Provided material START

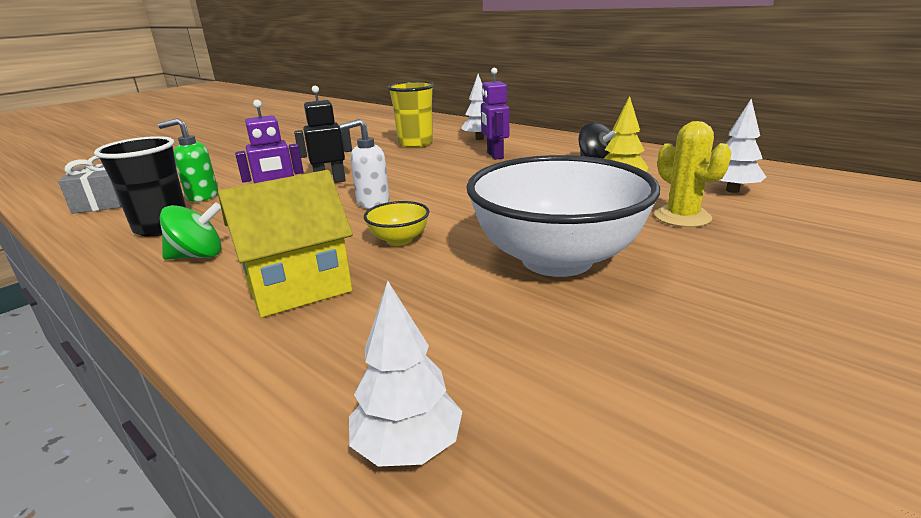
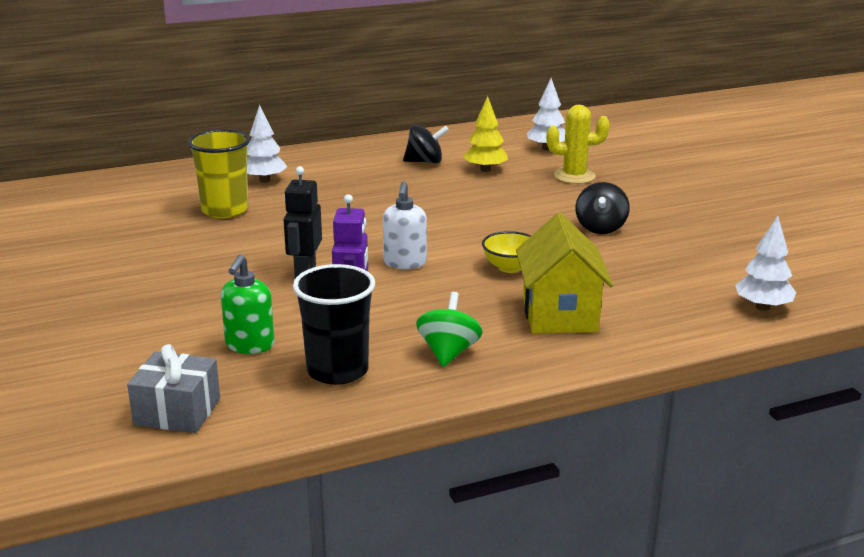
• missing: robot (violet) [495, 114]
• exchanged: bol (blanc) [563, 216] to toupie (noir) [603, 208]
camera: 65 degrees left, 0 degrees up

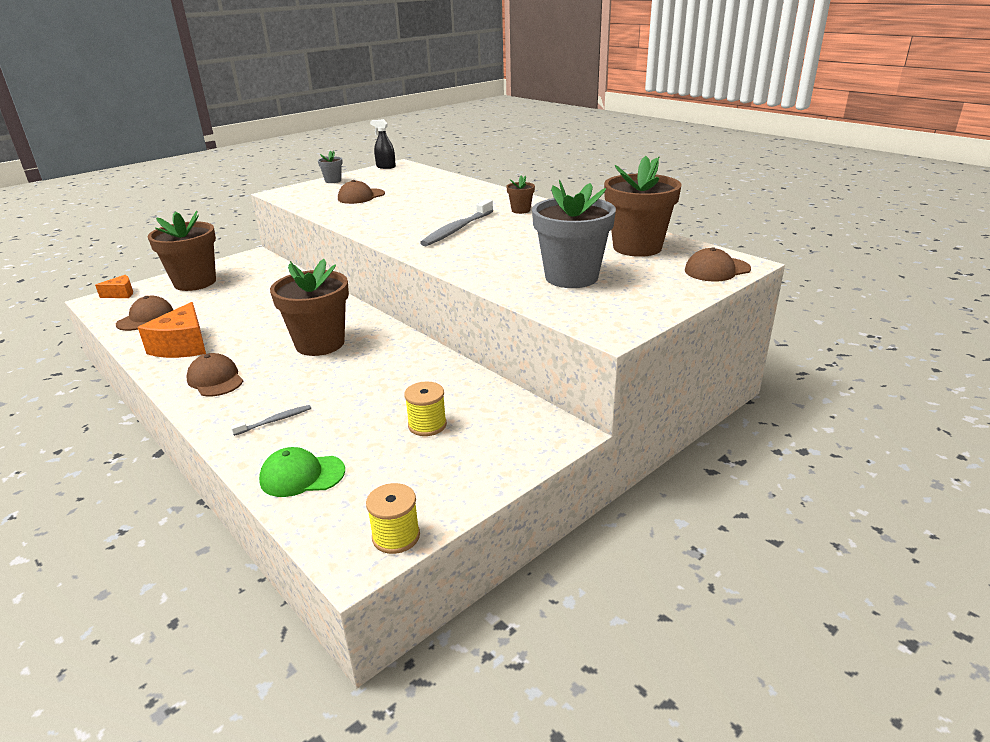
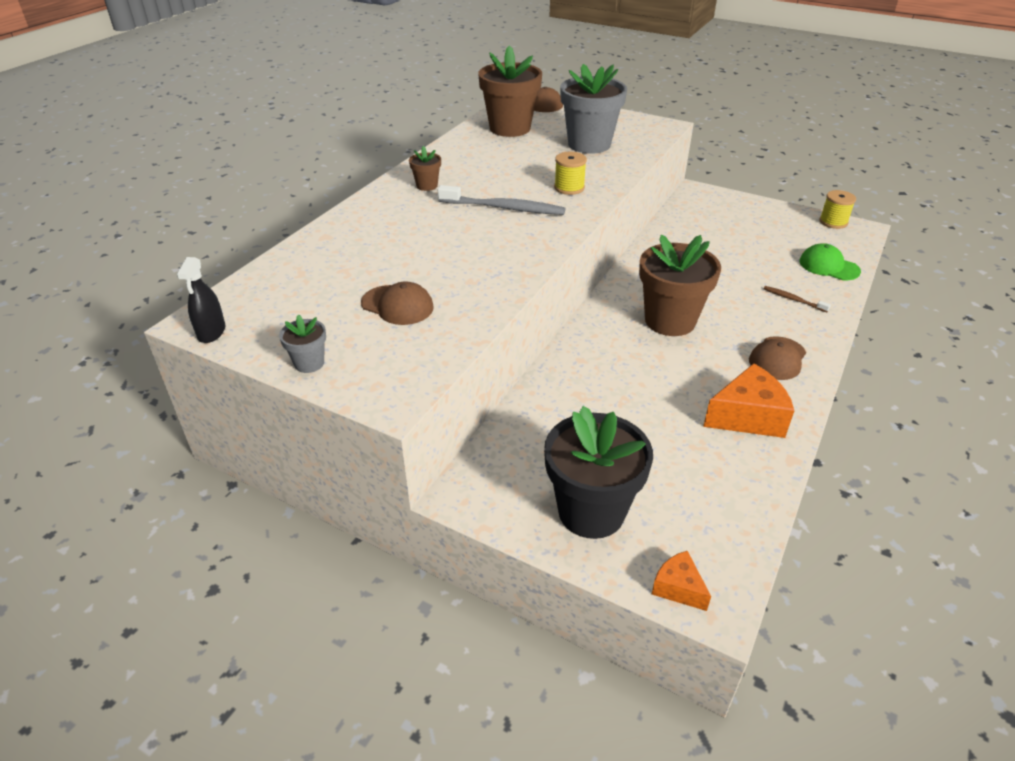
• colour: pot de fleurs (marron) [182, 251] to pot de fleurs (noir) [598, 472]
• missing: casquette (marron) [144, 313]
• relocated: bobine (jaune) [425, 408] to [570, 173]
• colour: brosse à dents (gris) [271, 420] to brosse à dents (marron) [797, 299]
• spun: casquette (vert) [302, 472] = [830, 261] 150 degrees clockwise
camera: 110 degrees left, 10 degrees up

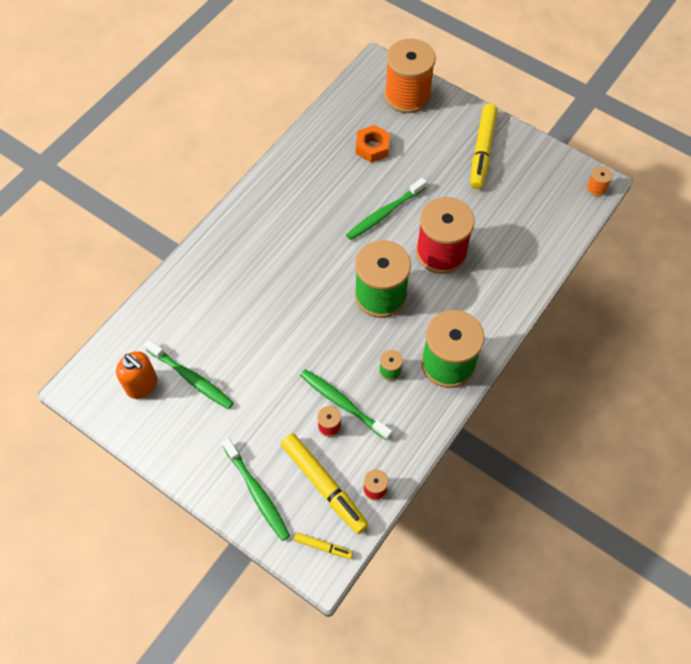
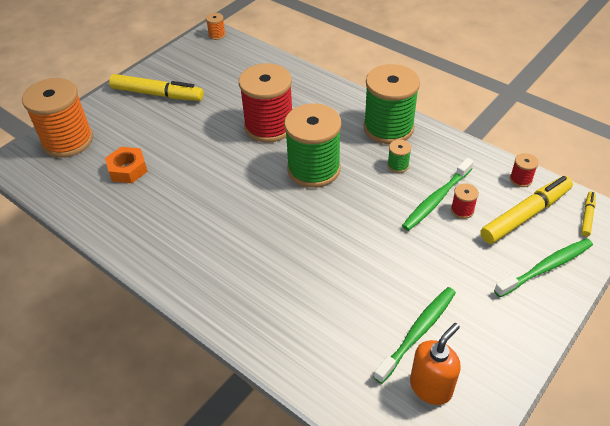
• missing: brosse à dents (vert) [386, 209]
camera: 85 degrees left, 15 degrees down

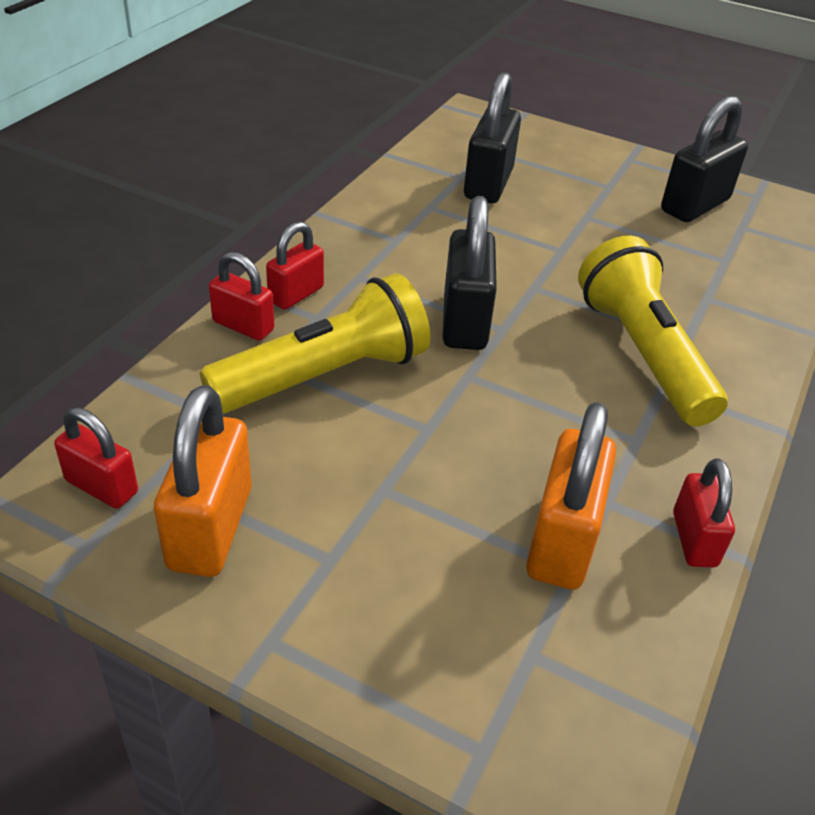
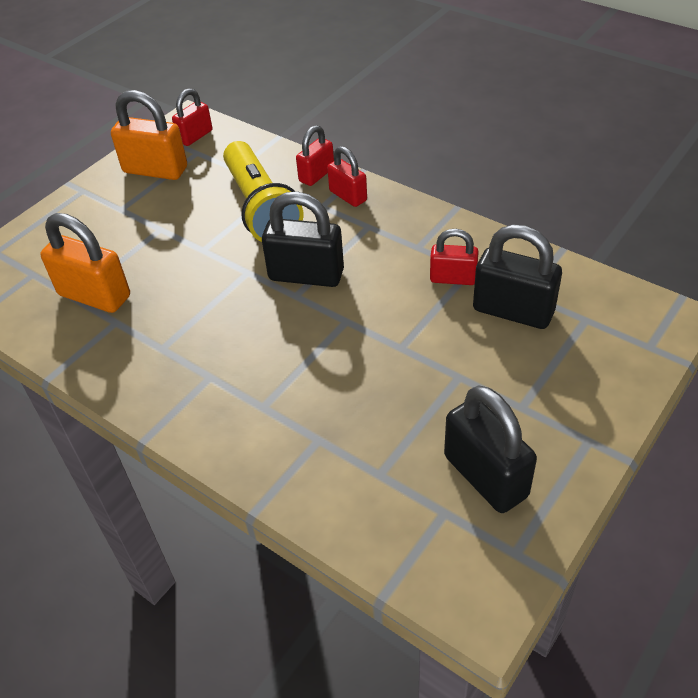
• missing: lampe de poche (jaune) [653, 331]
• relocated: cadenas (rouge) [704, 513] to [454, 257]
camera: 105 degrees right, 5 degrees up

Provided material END

After removing the pictures, repeat the remaining records exactly.

• missing: robot (violet) [495, 114]
• exchanged: bol (blanc) [563, 216] to toupie (noir) [603, 208]
camera: 65 degrees left, 0 degrees up

• colour: pot de fleurs (marron) [182, 251] to pot de fleurs (noir) [598, 472]
• missing: casquette (marron) [144, 313]
• relocated: bobine (jaune) [425, 408] to [570, 173]
• colour: brosse à dents (gris) [271, 420] to brosse à dents (marron) [797, 299]
• spun: casquette (vert) [302, 472] = [830, 261] 150 degrees clockwise
camera: 110 degrees left, 10 degrees up

• missing: brosse à dents (vert) [386, 209]
camera: 85 degrees left, 15 degrees down

• missing: lampe de poche (jaune) [653, 331]
• relocated: cadenas (rouge) [704, 513] to [454, 257]
camera: 105 degrees right, 5 degrees up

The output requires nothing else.